◆ **Exercise objective**:
Output range, inclusive: from the line containing "P7 pin 3: VSS -> 5V" to the line containing "BAT1: 4.5V (plus". Restate those lines from the data below word for word and only those.

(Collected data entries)
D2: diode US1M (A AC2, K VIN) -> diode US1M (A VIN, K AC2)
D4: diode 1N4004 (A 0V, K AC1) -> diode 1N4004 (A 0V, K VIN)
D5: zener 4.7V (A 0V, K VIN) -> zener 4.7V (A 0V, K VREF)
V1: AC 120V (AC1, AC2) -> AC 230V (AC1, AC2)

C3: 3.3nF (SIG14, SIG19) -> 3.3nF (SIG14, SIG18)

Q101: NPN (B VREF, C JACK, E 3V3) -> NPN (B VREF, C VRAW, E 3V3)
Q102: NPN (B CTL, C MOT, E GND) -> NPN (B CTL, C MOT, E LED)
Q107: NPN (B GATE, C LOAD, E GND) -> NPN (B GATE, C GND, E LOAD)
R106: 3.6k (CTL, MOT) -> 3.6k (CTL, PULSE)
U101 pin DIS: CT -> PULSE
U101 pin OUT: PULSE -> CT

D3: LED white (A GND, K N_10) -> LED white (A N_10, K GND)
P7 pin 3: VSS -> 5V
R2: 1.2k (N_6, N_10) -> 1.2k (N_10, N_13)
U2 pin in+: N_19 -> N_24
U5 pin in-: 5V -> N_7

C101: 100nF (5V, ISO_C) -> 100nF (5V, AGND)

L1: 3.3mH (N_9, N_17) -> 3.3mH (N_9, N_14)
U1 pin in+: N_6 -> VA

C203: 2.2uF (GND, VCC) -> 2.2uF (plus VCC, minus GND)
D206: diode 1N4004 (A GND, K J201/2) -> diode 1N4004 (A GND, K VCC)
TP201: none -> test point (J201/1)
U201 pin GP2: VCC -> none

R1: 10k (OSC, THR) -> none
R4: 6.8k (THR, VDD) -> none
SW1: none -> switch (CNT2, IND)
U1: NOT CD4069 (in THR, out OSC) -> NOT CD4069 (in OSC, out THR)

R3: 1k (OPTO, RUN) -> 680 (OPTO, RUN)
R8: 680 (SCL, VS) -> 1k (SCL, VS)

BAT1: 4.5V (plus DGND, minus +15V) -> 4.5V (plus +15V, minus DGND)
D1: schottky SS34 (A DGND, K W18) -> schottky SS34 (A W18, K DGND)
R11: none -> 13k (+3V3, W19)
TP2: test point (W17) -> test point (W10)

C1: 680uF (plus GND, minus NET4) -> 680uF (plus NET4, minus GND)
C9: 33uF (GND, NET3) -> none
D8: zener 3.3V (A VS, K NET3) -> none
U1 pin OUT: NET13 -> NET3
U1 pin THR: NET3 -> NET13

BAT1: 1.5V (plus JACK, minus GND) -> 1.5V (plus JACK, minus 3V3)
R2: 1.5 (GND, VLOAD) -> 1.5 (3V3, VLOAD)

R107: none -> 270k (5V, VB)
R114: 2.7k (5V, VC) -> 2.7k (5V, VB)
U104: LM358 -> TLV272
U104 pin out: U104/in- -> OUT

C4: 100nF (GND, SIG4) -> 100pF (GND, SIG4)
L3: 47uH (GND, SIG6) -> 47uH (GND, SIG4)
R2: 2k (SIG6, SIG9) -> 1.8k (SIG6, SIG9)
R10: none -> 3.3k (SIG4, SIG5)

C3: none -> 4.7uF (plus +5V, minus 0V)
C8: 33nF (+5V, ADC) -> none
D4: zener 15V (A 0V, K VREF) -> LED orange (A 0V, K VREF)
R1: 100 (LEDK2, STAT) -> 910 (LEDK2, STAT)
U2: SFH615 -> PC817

◆ **Written reply**:
P7 pin 3: VSS -> 5V
R2: 1.2k (N_6, N_10) -> 1.2k (N_10, N_13)
U2 pin in+: N_19 -> N_24
U5 pin in-: 5V -> N_7

C101: 100nF (5V, ISO_C) -> 100nF (5V, AGND)

L1: 3.3mH (N_9, N_17) -> 3.3mH (N_9, N_14)
U1 pin in+: N_6 -> VA

C203: 2.2uF (GND, VCC) -> 2.2uF (plus VCC, minus GND)
D206: diode 1N4004 (A GND, K J201/2) -> diode 1N4004 (A GND, K VCC)
TP201: none -> test point (J201/1)
U201 pin GP2: VCC -> none

R1: 10k (OSC, THR) -> none
R4: 6.8k (THR, VDD) -> none
SW1: none -> switch (CNT2, IND)
U1: NOT CD4069 (in THR, out OSC) -> NOT CD4069 (in OSC, out THR)

R3: 1k (OPTO, RUN) -> 680 (OPTO, RUN)
R8: 680 (SCL, VS) -> 1k (SCL, VS)

BAT1: 4.5V (plus DGND, minus +15V) -> 4.5V (plus +15V, minus DGND)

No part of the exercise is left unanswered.